WHAT YOU ARE ASKED TO DO | Within the records, how many lines hold the word "turned"? State that number alone.

DATA RECORDS |
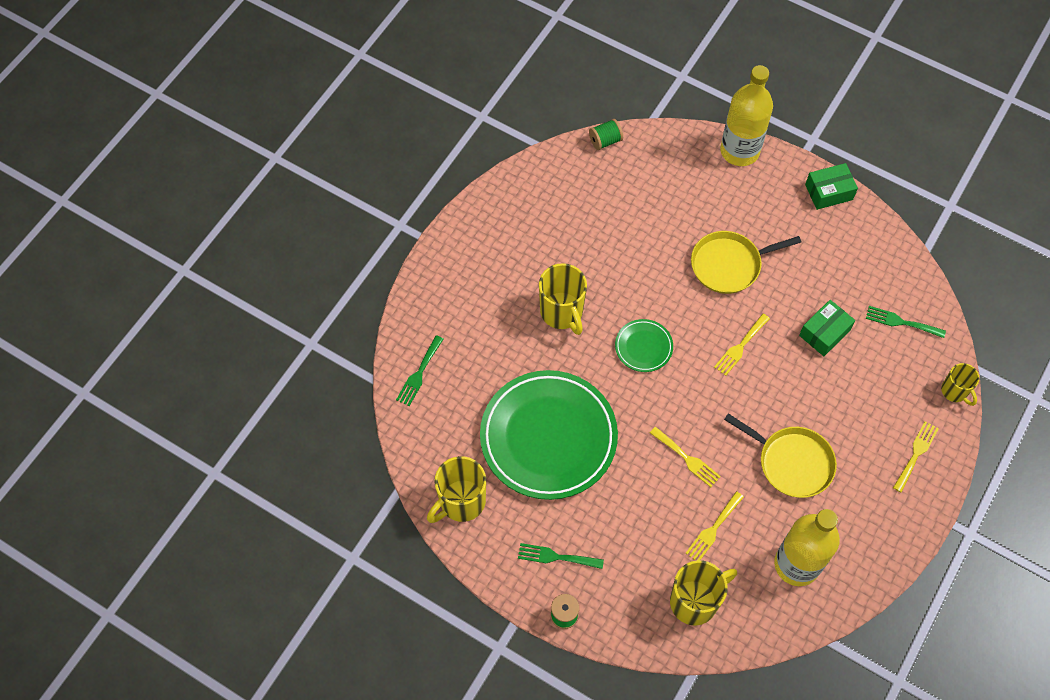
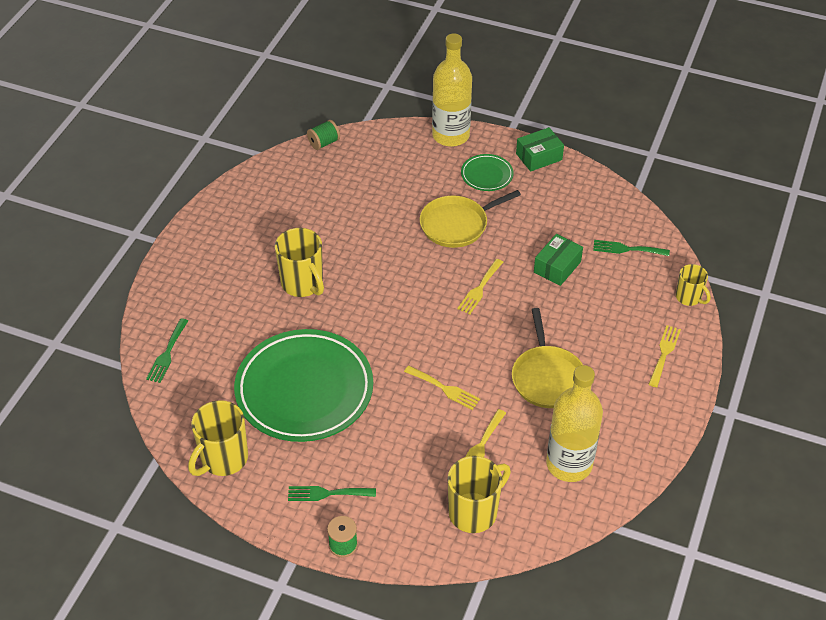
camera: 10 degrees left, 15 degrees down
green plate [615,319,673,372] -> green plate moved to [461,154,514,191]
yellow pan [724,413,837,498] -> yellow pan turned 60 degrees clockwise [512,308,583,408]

--

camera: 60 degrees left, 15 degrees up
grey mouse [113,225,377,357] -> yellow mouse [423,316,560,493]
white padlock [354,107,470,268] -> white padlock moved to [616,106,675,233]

...

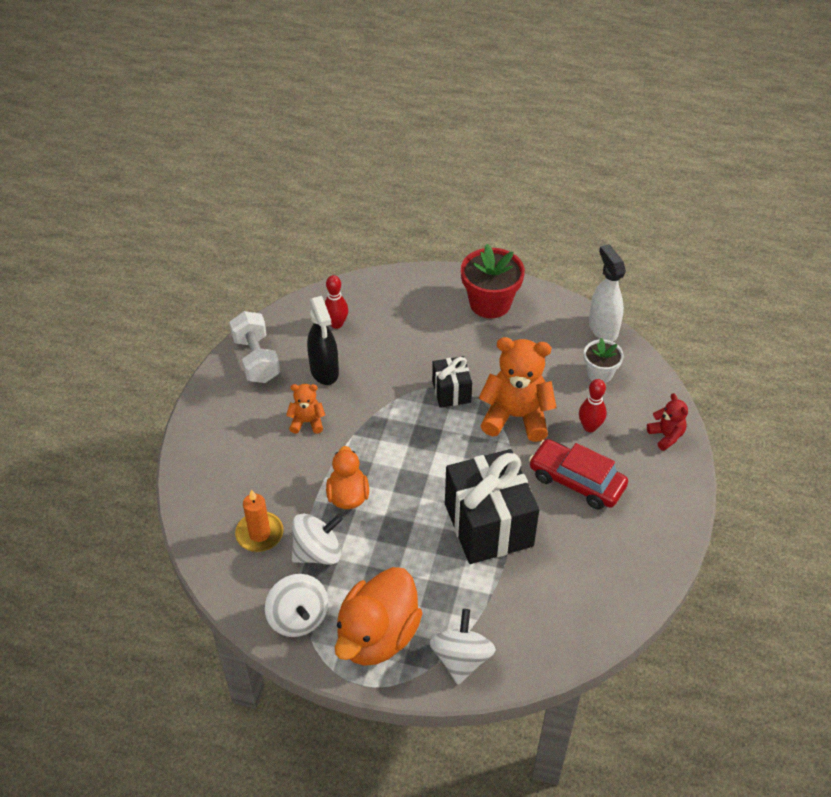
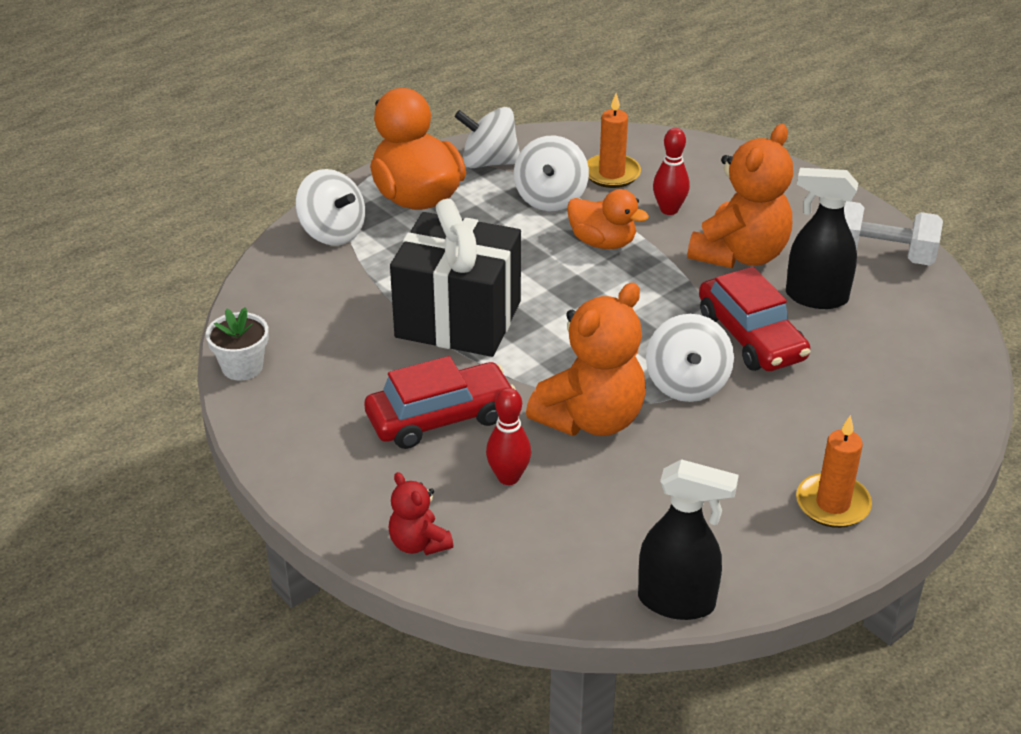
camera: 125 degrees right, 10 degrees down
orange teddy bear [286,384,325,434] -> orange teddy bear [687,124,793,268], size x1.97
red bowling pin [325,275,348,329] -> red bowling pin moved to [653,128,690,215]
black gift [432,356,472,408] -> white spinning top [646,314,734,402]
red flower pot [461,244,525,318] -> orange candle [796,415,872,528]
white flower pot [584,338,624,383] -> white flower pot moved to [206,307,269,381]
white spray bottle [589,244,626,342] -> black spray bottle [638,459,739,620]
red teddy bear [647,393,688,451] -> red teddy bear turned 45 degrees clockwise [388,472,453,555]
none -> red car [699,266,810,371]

ANSWER TO THIS PROBLEM | 2